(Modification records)
════════════════════

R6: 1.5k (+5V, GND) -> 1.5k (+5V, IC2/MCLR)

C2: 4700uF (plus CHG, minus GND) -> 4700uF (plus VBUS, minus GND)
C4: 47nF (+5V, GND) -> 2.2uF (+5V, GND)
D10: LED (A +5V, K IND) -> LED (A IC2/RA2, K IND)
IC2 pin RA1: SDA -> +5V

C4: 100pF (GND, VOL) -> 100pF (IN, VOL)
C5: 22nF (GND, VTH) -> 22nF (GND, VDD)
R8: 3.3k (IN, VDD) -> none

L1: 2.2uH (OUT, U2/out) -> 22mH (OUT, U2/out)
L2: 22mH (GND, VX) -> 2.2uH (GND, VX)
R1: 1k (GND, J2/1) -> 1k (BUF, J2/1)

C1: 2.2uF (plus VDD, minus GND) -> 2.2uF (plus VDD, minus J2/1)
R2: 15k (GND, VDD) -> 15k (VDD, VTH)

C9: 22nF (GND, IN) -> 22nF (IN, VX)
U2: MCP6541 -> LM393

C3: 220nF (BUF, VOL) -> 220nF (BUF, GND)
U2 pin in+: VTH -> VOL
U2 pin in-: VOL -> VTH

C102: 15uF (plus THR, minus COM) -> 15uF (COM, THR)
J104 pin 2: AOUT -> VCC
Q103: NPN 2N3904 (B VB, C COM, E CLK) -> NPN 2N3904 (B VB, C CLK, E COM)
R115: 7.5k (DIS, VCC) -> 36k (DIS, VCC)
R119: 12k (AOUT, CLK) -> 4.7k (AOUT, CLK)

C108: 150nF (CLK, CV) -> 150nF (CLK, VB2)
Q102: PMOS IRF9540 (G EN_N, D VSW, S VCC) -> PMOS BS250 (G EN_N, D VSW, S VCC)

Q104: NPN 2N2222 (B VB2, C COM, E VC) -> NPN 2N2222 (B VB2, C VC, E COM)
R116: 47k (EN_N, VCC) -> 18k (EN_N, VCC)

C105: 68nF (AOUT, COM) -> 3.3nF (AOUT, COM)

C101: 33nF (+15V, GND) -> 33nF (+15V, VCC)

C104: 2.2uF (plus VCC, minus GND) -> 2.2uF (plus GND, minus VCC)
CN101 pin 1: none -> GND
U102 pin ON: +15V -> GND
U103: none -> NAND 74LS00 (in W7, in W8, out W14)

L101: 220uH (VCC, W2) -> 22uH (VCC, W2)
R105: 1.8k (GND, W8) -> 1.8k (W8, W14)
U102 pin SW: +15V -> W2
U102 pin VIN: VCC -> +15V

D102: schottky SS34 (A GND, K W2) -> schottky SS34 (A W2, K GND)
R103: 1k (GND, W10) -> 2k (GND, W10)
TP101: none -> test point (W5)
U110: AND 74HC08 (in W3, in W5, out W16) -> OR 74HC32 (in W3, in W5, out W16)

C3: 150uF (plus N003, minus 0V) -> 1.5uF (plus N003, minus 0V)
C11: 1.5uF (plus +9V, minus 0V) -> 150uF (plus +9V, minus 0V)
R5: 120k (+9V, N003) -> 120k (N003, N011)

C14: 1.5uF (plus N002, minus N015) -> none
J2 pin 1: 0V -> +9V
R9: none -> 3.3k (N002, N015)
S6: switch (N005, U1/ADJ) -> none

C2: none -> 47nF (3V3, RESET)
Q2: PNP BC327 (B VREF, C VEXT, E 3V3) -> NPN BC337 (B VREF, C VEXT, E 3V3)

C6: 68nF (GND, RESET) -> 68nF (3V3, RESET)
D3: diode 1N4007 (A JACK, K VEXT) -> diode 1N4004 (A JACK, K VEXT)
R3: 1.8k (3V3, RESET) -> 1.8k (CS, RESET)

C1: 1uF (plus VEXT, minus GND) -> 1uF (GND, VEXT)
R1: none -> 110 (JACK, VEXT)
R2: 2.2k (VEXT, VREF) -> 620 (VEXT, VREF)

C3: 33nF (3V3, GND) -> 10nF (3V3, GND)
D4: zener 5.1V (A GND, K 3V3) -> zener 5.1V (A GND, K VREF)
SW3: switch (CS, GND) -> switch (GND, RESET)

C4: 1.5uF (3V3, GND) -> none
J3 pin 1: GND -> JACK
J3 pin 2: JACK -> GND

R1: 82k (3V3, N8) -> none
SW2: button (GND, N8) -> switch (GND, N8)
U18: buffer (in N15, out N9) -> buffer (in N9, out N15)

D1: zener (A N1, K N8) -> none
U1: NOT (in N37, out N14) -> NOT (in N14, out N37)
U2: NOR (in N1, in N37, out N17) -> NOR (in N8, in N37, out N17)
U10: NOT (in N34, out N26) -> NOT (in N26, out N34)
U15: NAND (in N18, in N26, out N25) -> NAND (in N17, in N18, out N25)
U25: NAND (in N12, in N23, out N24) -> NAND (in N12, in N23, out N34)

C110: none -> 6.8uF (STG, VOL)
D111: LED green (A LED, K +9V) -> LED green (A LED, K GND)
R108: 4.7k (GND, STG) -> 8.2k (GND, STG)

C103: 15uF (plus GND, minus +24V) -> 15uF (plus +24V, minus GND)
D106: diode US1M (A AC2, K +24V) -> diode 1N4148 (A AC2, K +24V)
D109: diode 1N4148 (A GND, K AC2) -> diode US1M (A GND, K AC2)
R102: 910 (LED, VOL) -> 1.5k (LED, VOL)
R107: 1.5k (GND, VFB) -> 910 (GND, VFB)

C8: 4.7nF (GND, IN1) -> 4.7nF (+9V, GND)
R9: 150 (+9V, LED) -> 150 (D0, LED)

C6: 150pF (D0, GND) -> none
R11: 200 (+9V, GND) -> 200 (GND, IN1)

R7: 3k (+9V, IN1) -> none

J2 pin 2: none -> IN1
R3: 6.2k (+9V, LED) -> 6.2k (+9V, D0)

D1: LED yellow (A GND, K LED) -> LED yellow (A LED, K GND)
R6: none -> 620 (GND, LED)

════════════════════

== YOUR INSTRUCTIONS ==
Looking through the data above, count the lines that include the string "VREF" and give only the count.

== RESULT OF THE TASK ==
3